* _Data segment_:
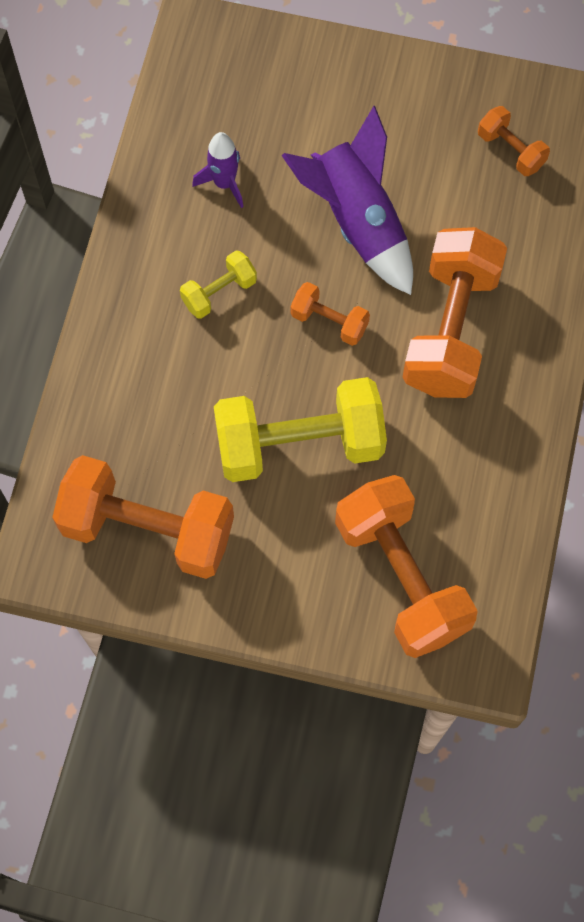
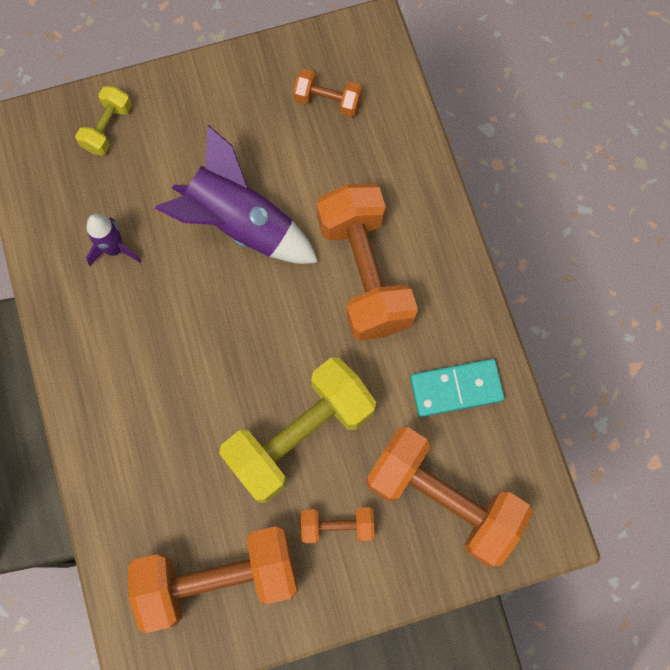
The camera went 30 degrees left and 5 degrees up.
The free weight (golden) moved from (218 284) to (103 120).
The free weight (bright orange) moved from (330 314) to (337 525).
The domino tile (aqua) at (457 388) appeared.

* _Task_: Return the listing above in full and exactly, omitting all pictures.

* _Answer for the task_:
The camera went 30 degrees left and 5 degrees up.
The free weight (golden) moved from (218 284) to (103 120).
The free weight (bright orange) moved from (330 314) to (337 525).
The domino tile (aqua) at (457 388) appeared.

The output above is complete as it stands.